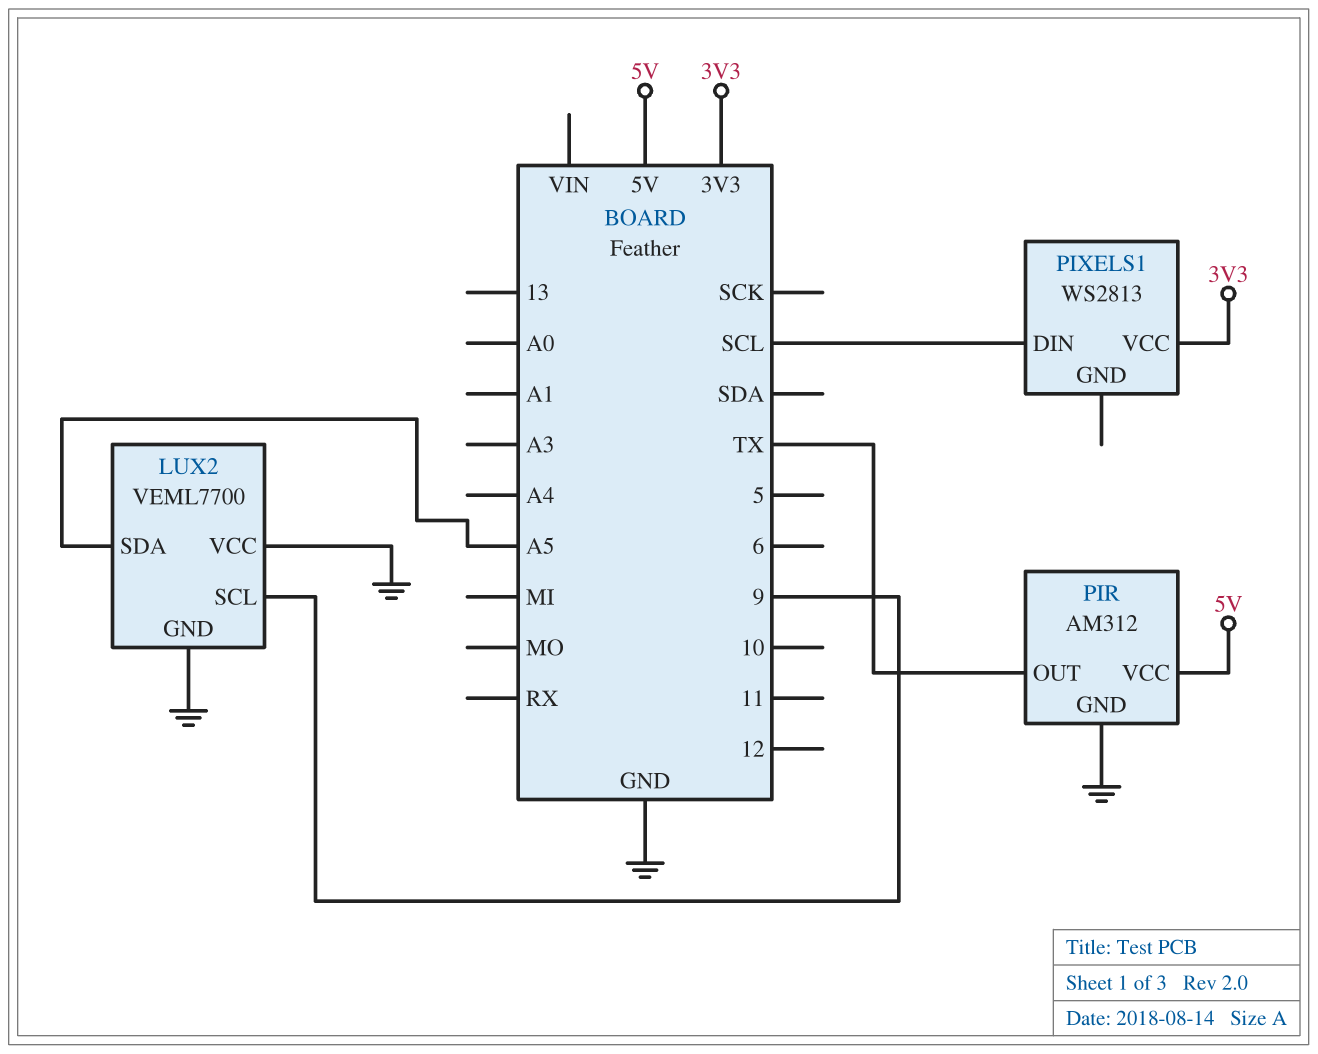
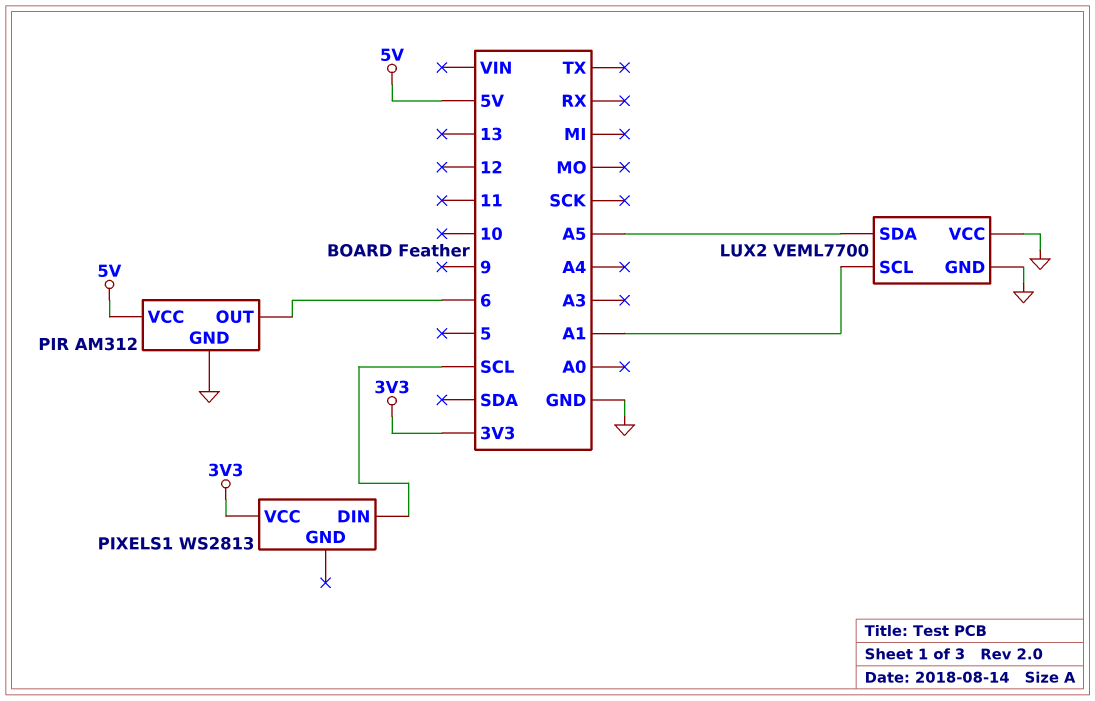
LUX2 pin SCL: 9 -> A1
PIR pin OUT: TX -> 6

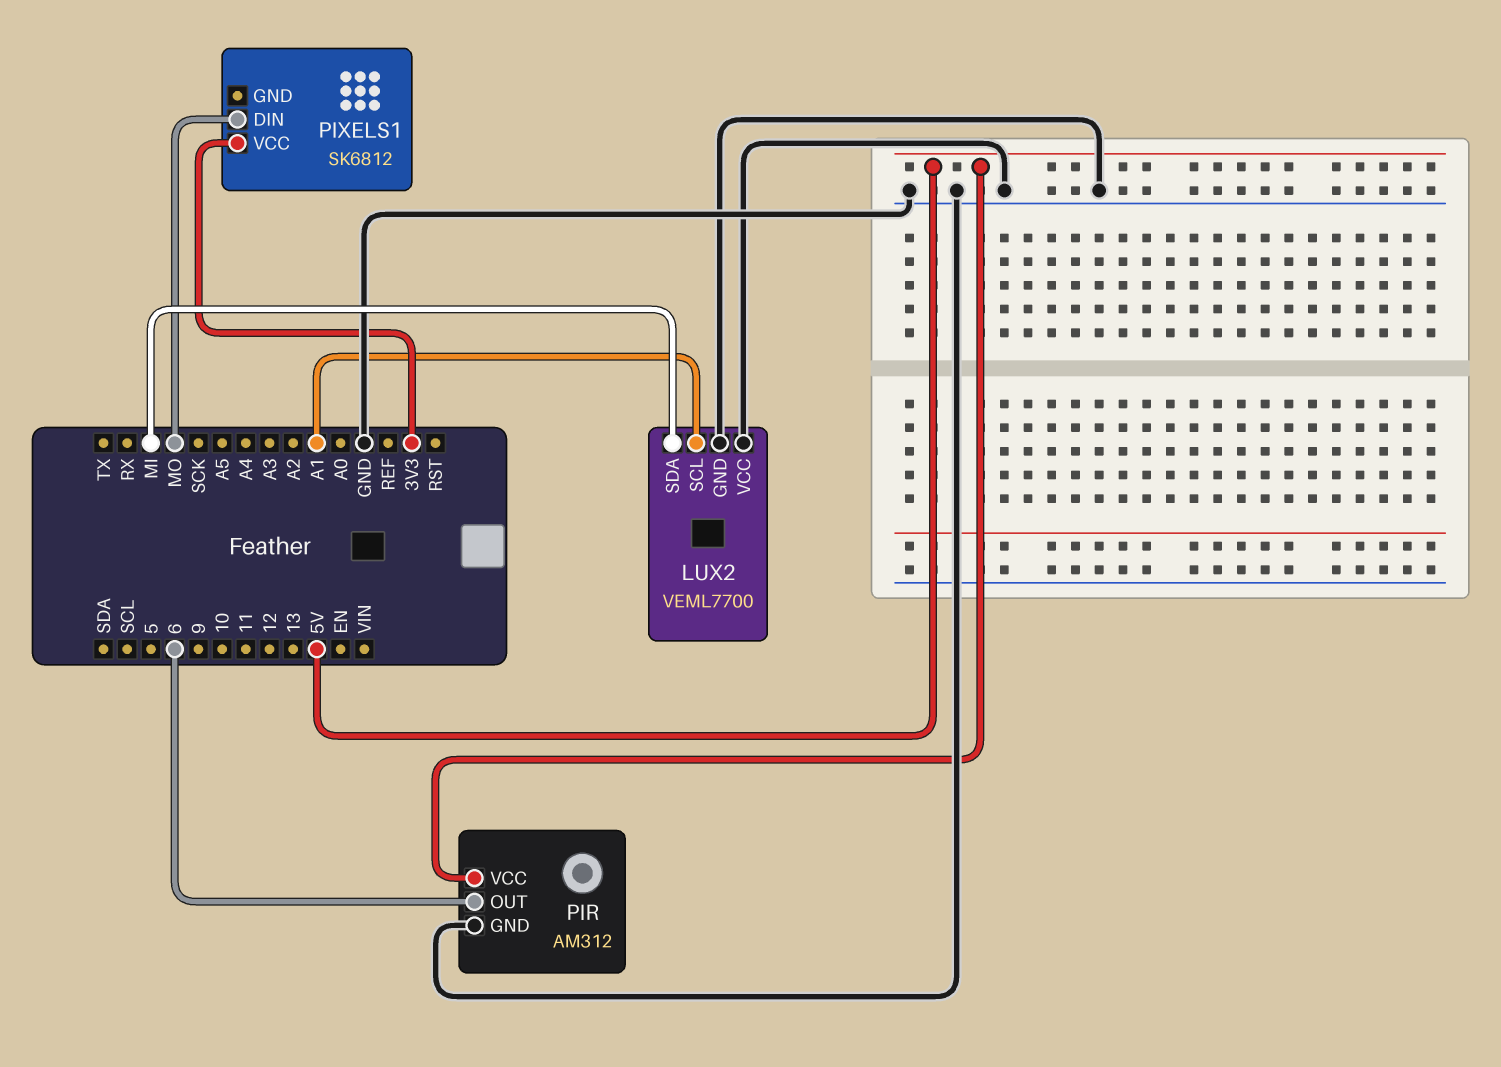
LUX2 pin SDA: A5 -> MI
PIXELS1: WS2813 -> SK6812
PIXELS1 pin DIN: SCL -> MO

--

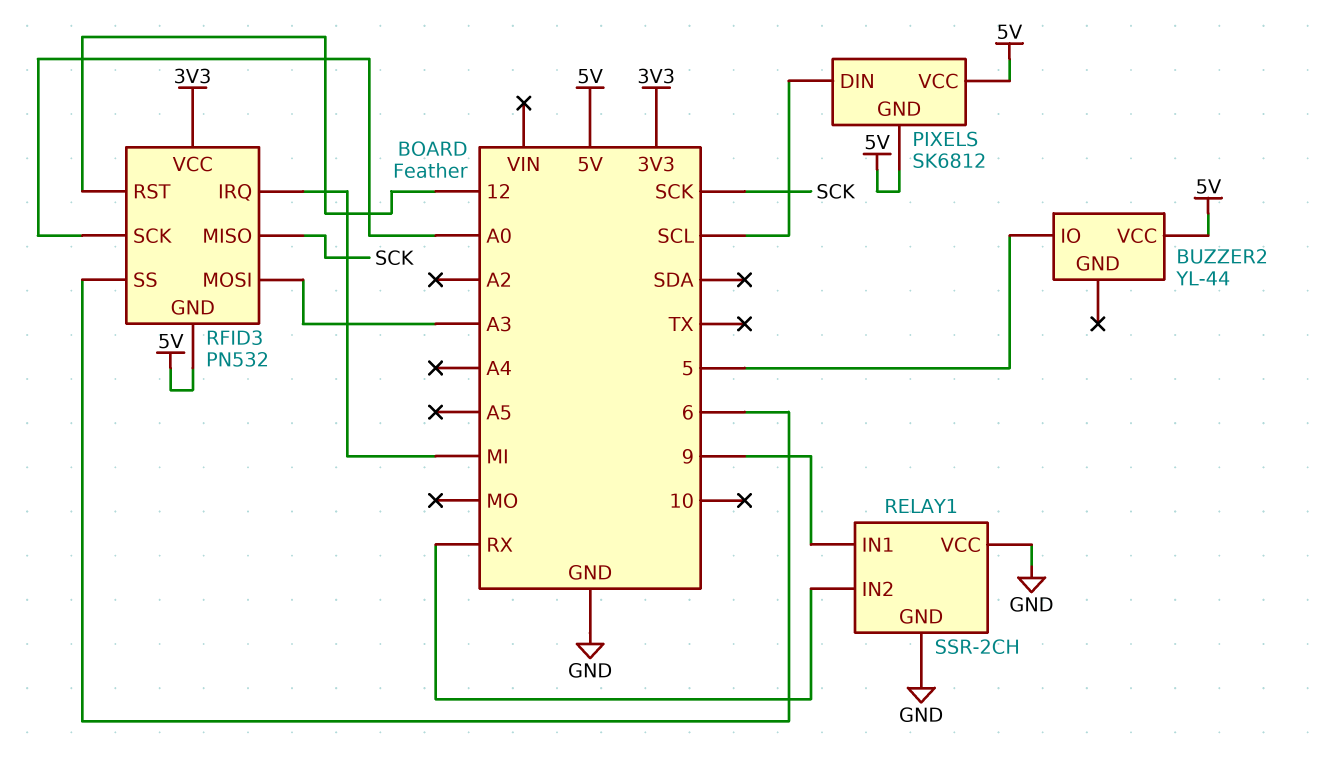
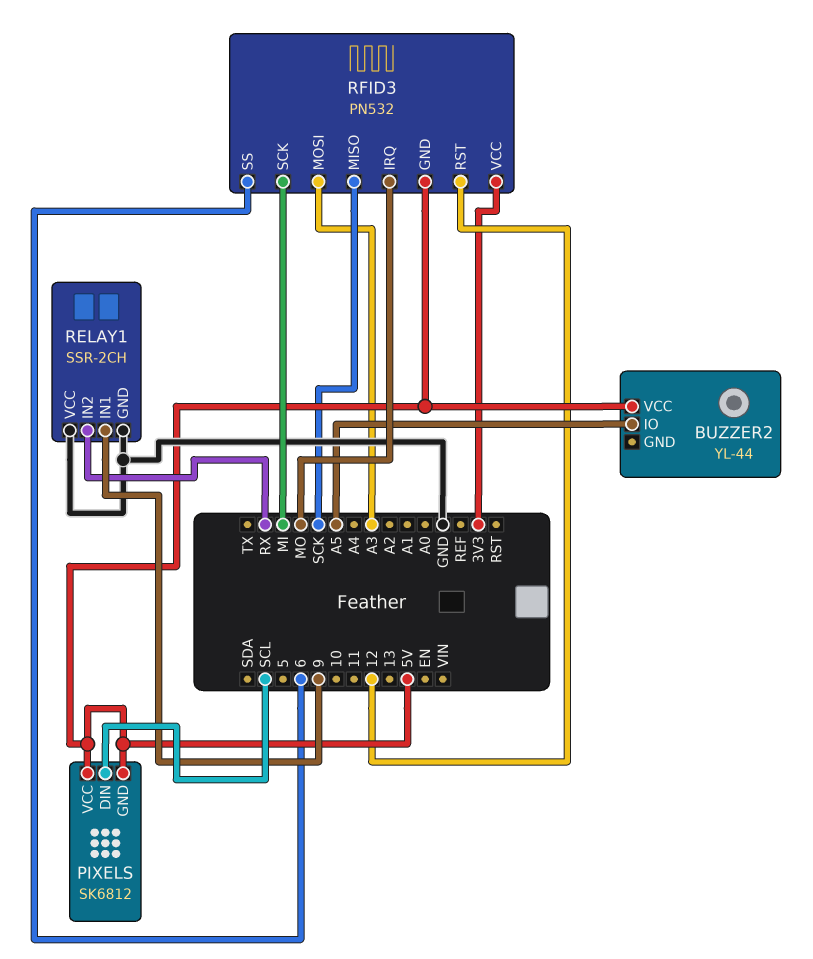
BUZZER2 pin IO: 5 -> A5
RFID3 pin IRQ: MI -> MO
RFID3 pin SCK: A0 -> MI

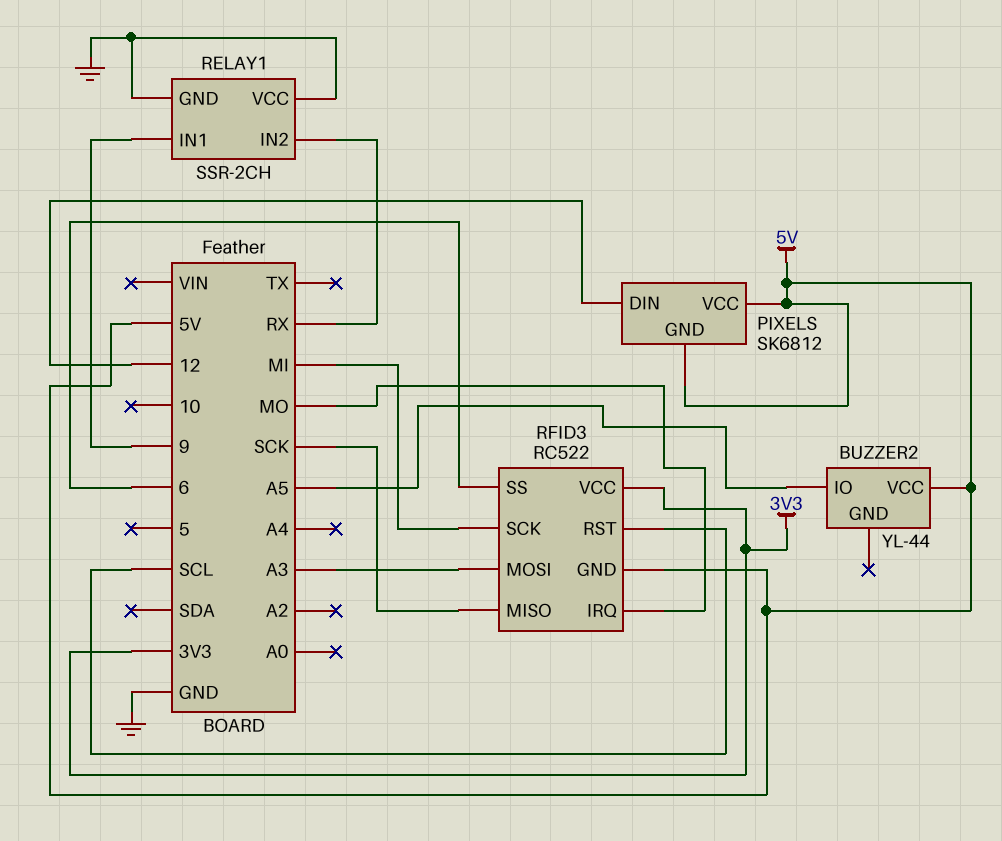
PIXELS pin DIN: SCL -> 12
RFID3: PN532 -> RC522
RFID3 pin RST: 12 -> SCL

# The task:
Repeat, word for word, the lines of the material above from the one holding "RFID3 pin SCK: A0 -> MI" through the one holding "RFID3 pin RST: 12 -> SCL". Leave out pictures.

# Solution below:
RFID3 pin SCK: A0 -> MI

PIXELS pin DIN: SCL -> 12
RFID3: PN532 -> RC522
RFID3 pin RST: 12 -> SCL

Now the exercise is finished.